## Exercise description
No picture should appear in the copy. Transcribe exactly, and only, the lines from the one with "R15: 240k (N6, N8) -> 240k (GND, N6)" through the last line of the data below.

[Records contained in a dataset]
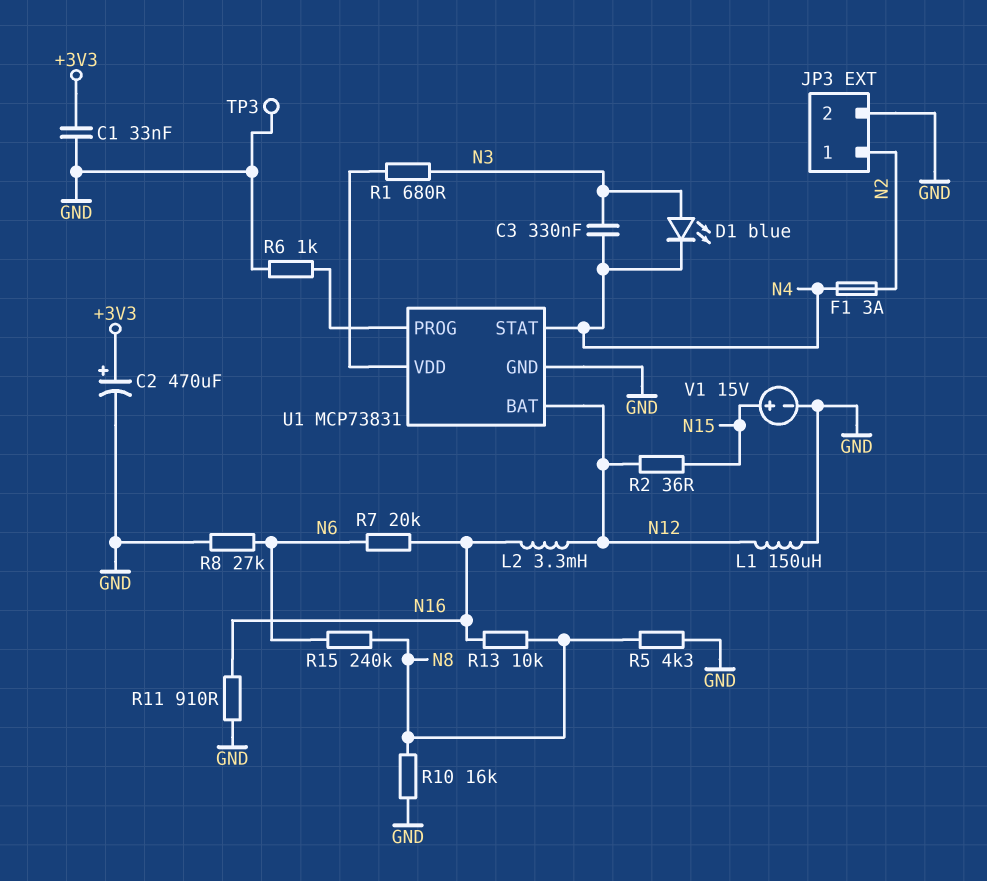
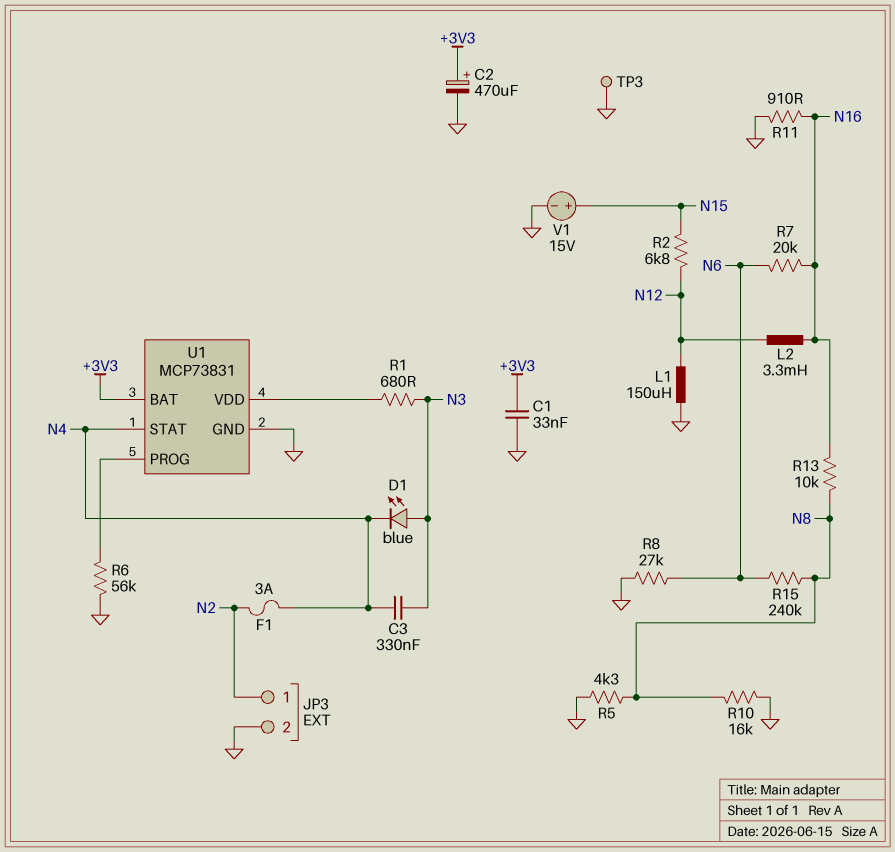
R2: 36 (N12, N15) -> 6.8k (N12, N15)
R6: 1k (GND, U1/PROG) -> 56k (GND, U1/PROG)
U1 pin BAT: N12 -> +3V3

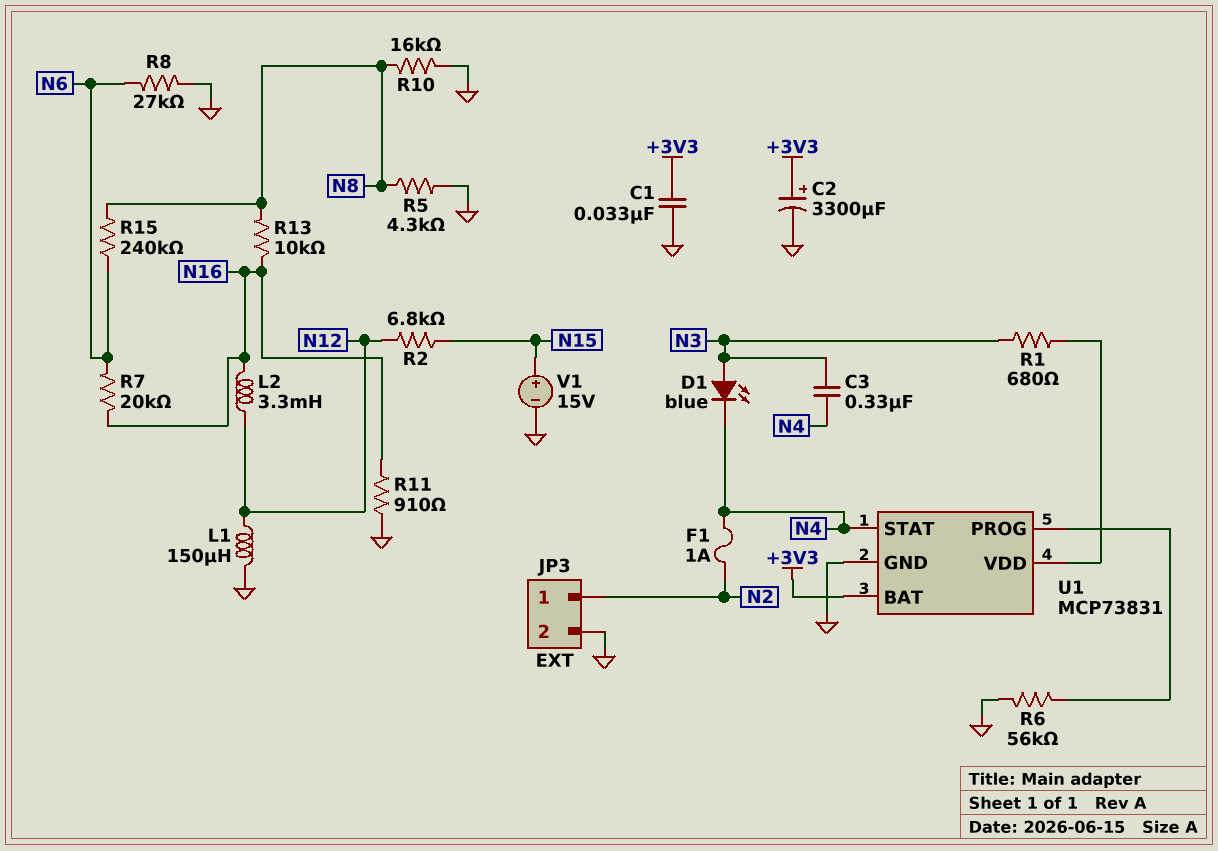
C2: 470uF (plus +3V3, minus GND) -> 3300uF (plus +3V3, minus GND)
F1: 3A (N2, N4) -> 1A (N2, N4)
TP3: test point (GND) -> none

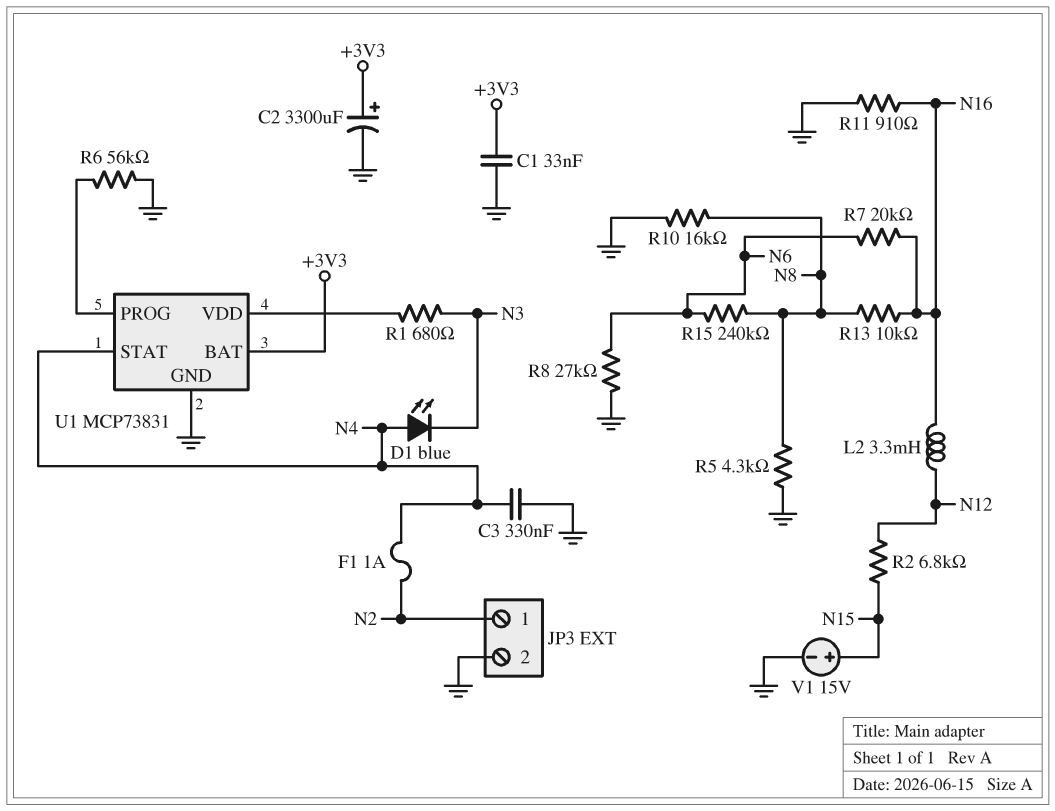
C3: 330nF (N3, N4) -> 330nF (GND, N4)
D1: LED blue (A N3, K N4) -> LED blue (A N4, K N3)
L1: 150uH (GND, N12) -> none

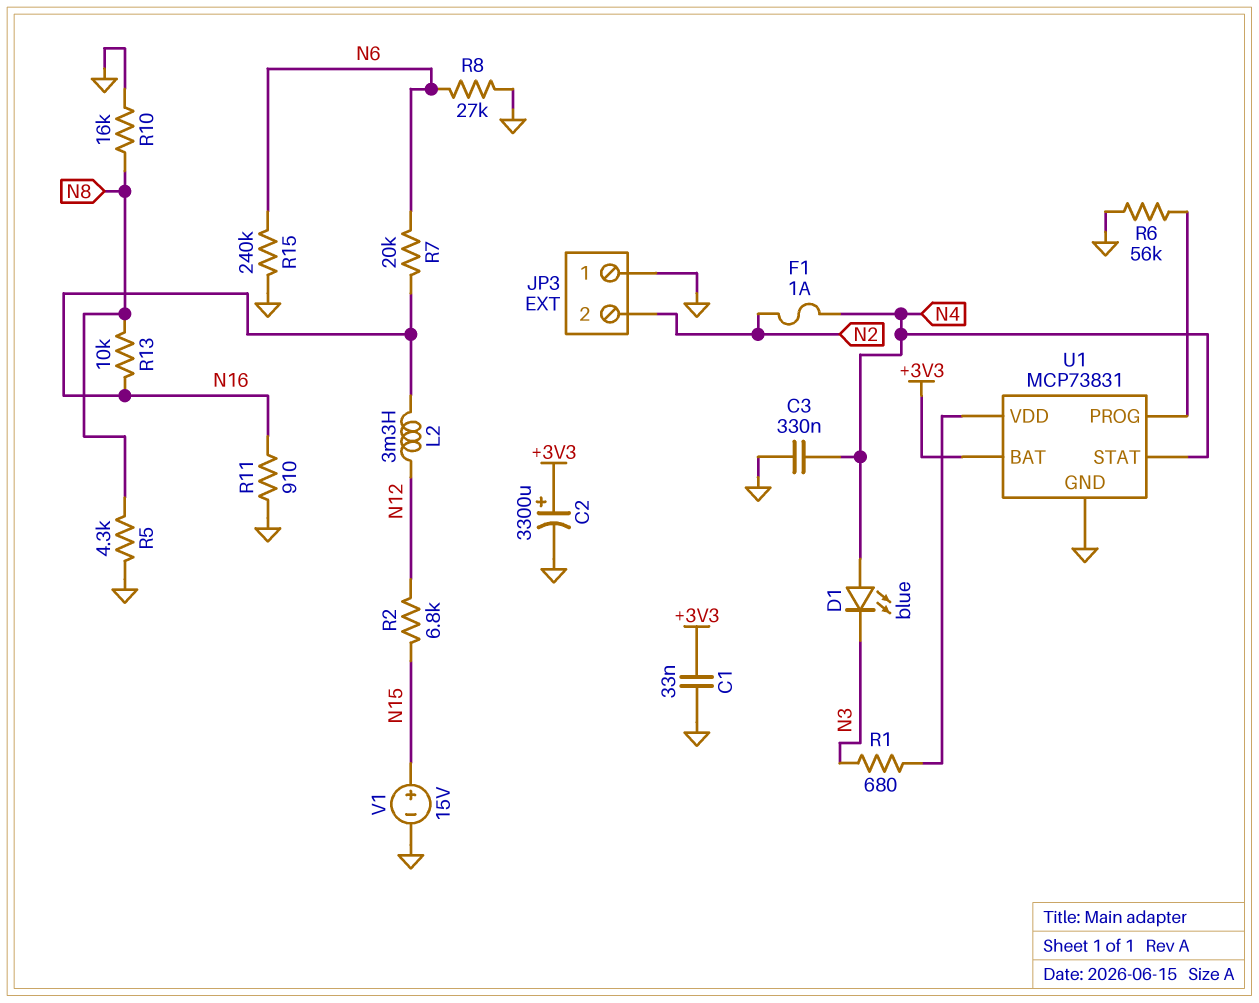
JP3 pin 1: N2 -> GND
JP3 pin 2: GND -> N2
R15: 240k (N6, N8) -> 240k (GND, N6)

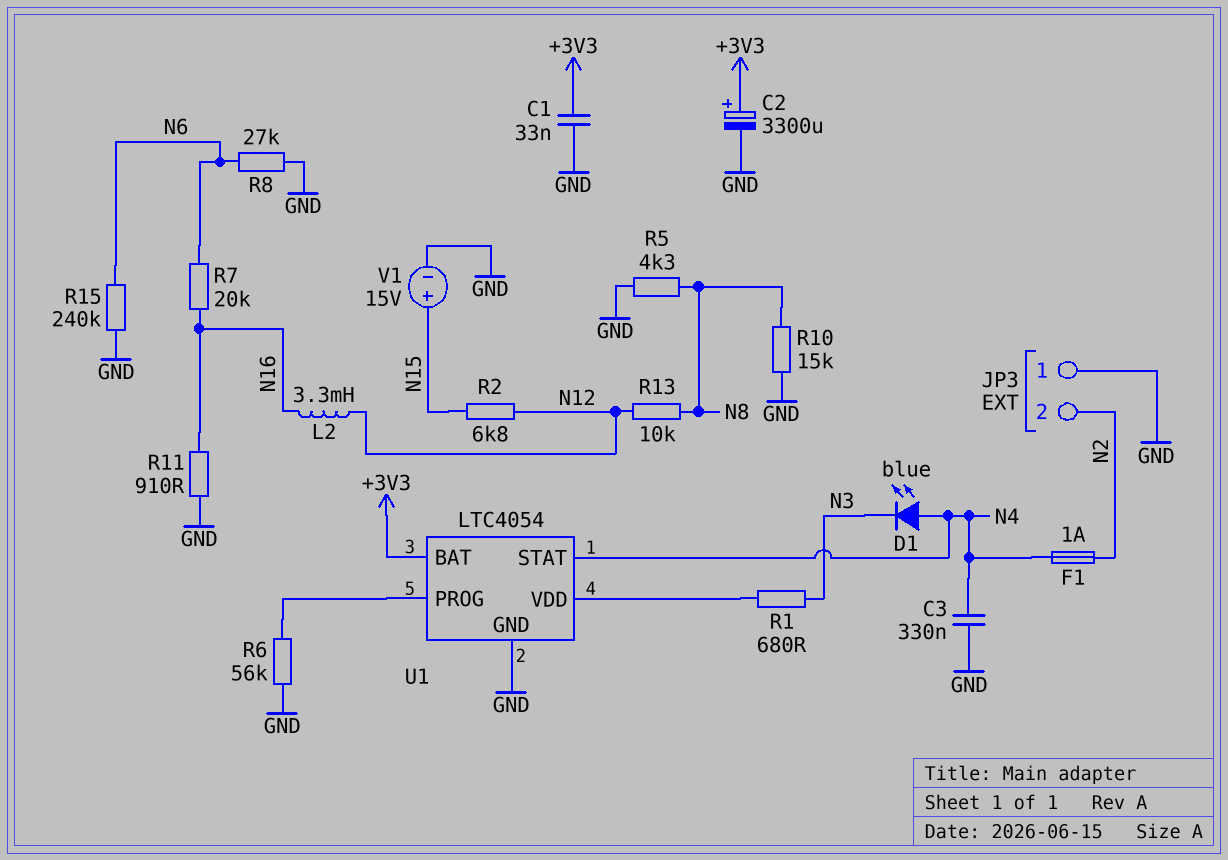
R10: 16k (GND, N8) -> 15k (GND, N8)
R13: 10k (N8, N16) -> 10k (N8, N12)
U1: MCP73831 -> LTC4054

## Output for this exercise
R15: 240k (N6, N8) -> 240k (GND, N6)

R10: 16k (GND, N8) -> 15k (GND, N8)
R13: 10k (N8, N16) -> 10k (N8, N12)
U1: MCP73831 -> LTC4054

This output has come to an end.